● **Source material**:
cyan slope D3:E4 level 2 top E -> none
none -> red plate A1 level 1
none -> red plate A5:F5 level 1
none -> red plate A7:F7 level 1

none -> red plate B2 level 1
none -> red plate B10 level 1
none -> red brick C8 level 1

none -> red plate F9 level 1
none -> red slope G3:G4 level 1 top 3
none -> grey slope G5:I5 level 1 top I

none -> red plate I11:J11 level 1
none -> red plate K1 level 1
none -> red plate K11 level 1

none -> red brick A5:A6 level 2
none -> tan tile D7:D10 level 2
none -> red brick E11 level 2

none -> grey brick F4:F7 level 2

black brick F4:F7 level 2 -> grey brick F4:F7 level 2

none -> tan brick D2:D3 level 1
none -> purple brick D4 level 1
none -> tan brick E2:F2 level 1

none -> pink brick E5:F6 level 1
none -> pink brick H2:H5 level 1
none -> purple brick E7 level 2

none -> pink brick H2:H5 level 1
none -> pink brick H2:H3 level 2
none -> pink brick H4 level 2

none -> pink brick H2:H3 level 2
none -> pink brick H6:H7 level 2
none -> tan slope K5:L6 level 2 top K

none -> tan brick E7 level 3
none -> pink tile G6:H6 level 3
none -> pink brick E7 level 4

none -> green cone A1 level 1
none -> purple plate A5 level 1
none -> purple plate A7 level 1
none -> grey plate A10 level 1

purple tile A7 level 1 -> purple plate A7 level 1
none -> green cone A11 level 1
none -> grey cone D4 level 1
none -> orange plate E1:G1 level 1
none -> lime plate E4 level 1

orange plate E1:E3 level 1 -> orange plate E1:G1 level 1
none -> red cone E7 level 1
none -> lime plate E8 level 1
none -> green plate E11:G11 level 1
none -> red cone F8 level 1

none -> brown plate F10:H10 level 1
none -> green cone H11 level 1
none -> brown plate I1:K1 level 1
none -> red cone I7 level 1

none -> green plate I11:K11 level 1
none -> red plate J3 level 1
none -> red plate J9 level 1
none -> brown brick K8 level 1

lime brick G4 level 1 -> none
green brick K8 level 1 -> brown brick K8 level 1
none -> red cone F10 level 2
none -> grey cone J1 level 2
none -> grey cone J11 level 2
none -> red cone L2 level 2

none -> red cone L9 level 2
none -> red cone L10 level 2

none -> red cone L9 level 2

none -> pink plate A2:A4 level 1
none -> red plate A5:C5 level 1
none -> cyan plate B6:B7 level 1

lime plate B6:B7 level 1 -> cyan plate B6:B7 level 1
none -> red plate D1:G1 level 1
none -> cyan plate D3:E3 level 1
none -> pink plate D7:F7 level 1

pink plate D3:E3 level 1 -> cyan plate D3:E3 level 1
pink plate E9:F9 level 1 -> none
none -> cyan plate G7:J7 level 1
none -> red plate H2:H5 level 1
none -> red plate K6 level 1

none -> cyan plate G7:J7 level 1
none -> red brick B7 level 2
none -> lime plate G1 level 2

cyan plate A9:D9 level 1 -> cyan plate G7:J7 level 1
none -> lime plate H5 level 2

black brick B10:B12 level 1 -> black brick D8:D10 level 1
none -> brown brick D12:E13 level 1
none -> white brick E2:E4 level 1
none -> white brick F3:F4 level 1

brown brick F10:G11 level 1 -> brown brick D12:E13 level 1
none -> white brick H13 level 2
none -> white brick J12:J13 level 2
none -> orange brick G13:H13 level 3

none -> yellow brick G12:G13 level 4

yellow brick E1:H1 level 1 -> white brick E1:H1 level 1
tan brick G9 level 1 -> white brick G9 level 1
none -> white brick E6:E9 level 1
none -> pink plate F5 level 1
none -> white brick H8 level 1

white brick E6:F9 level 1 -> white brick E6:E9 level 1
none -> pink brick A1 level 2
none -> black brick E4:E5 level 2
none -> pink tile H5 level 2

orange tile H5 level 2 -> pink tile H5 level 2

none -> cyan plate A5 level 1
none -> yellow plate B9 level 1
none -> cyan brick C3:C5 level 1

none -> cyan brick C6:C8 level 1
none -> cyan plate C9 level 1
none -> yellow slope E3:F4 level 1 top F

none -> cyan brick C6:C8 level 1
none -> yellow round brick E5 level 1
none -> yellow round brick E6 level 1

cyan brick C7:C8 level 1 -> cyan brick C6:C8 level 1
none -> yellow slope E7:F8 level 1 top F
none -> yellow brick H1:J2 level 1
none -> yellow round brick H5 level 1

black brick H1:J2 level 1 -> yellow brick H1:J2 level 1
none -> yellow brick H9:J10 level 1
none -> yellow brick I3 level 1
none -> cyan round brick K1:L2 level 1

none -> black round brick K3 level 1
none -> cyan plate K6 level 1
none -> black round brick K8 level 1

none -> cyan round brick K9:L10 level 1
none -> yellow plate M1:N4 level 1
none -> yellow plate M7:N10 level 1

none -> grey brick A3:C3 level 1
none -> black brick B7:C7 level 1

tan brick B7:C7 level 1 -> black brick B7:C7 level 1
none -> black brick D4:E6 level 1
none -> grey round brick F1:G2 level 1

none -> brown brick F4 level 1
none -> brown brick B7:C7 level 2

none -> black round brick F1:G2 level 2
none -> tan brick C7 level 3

● **To do**:
Copy out each entry precisely. Leave nothing out.

● **Written response**:
cyan slope D3:E4 level 2 top E -> none
none -> red plate A1 level 1
none -> red plate A5:F5 level 1
none -> red plate A7:F7 level 1

none -> red plate B2 level 1
none -> red plate B10 level 1
none -> red brick C8 level 1

none -> red plate F9 level 1
none -> red slope G3:G4 level 1 top 3
none -> grey slope G5:I5 level 1 top I

none -> red plate I11:J11 level 1
none -> red plate K1 level 1
none -> red plate K11 level 1

none -> red brick A5:A6 level 2
none -> tan tile D7:D10 level 2
none -> red brick E11 level 2

none -> grey brick F4:F7 level 2

black brick F4:F7 level 2 -> grey brick F4:F7 level 2

none -> tan brick D2:D3 level 1
none -> purple brick D4 level 1
none -> tan brick E2:F2 level 1

none -> pink brick E5:F6 level 1
none -> pink brick H2:H5 level 1
none -> purple brick E7 level 2

none -> pink brick H2:H5 level 1
none -> pink brick H2:H3 level 2
none -> pink brick H4 level 2

none -> pink brick H2:H3 level 2
none -> pink brick H6:H7 level 2
none -> tan slope K5:L6 level 2 top K

none -> tan brick E7 level 3
none -> pink tile G6:H6 level 3
none -> pink brick E7 level 4

none -> green cone A1 level 1
none -> purple plate A5 level 1
none -> purple plate A7 level 1
none -> grey plate A10 level 1

purple tile A7 level 1 -> purple plate A7 level 1
none -> green cone A11 level 1
none -> grey cone D4 level 1
none -> orange plate E1:G1 level 1
none -> lime plate E4 level 1

orange plate E1:E3 level 1 -> orange plate E1:G1 level 1
none -> red cone E7 level 1
none -> lime plate E8 level 1
none -> green plate E11:G11 level 1
none -> red cone F8 level 1

none -> brown plate F10:H10 level 1
none -> green cone H11 level 1
none -> brown plate I1:K1 level 1
none -> red cone I7 level 1

none -> green plate I11:K11 level 1
none -> red plate J3 level 1
none -> red plate J9 level 1
none -> brown brick K8 level 1

lime brick G4 level 1 -> none
green brick K8 level 1 -> brown brick K8 level 1
none -> red cone F10 level 2
none -> grey cone J1 level 2
none -> grey cone J11 level 2
none -> red cone L2 level 2

none -> red cone L9 level 2
none -> red cone L10 level 2

none -> red cone L9 level 2

none -> pink plate A2:A4 level 1
none -> red plate A5:C5 level 1
none -> cyan plate B6:B7 level 1

lime plate B6:B7 level 1 -> cyan plate B6:B7 level 1
none -> red plate D1:G1 level 1
none -> cyan plate D3:E3 level 1
none -> pink plate D7:F7 level 1

pink plate D3:E3 level 1 -> cyan plate D3:E3 level 1
pink plate E9:F9 level 1 -> none
none -> cyan plate G7:J7 level 1
none -> red plate H2:H5 level 1
none -> red plate K6 level 1

none -> cyan plate G7:J7 level 1
none -> red brick B7 level 2
none -> lime plate G1 level 2

cyan plate A9:D9 level 1 -> cyan plate G7:J7 level 1
none -> lime plate H5 level 2

black brick B10:B12 level 1 -> black brick D8:D10 level 1
none -> brown brick D12:E13 level 1
none -> white brick E2:E4 level 1
none -> white brick F3:F4 level 1

brown brick F10:G11 level 1 -> brown brick D12:E13 level 1
none -> white brick H13 level 2
none -> white brick J12:J13 level 2
none -> orange brick G13:H13 level 3

none -> yellow brick G12:G13 level 4

yellow brick E1:H1 level 1 -> white brick E1:H1 level 1
tan brick G9 level 1 -> white brick G9 level 1
none -> white brick E6:E9 level 1
none -> pink plate F5 level 1
none -> white brick H8 level 1

white brick E6:F9 level 1 -> white brick E6:E9 level 1
none -> pink brick A1 level 2
none -> black brick E4:E5 level 2
none -> pink tile H5 level 2

orange tile H5 level 2 -> pink tile H5 level 2

none -> cyan plate A5 level 1
none -> yellow plate B9 level 1
none -> cyan brick C3:C5 level 1

none -> cyan brick C6:C8 level 1
none -> cyan plate C9 level 1
none -> yellow slope E3:F4 level 1 top F

none -> cyan brick C6:C8 level 1
none -> yellow round brick E5 level 1
none -> yellow round brick E6 level 1

cyan brick C7:C8 level 1 -> cyan brick C6:C8 level 1
none -> yellow slope E7:F8 level 1 top F
none -> yellow brick H1:J2 level 1
none -> yellow round brick H5 level 1

black brick H1:J2 level 1 -> yellow brick H1:J2 level 1
none -> yellow brick H9:J10 level 1
none -> yellow brick I3 level 1
none -> cyan round brick K1:L2 level 1

none -> black round brick K3 level 1
none -> cyan plate K6 level 1
none -> black round brick K8 level 1

none -> cyan round brick K9:L10 level 1
none -> yellow plate M1:N4 level 1
none -> yellow plate M7:N10 level 1

none -> grey brick A3:C3 level 1
none -> black brick B7:C7 level 1

tan brick B7:C7 level 1 -> black brick B7:C7 level 1
none -> black brick D4:E6 level 1
none -> grey round brick F1:G2 level 1

none -> brown brick F4 level 1
none -> brown brick B7:C7 level 2

none -> black round brick F1:G2 level 2
none -> tan brick C7 level 3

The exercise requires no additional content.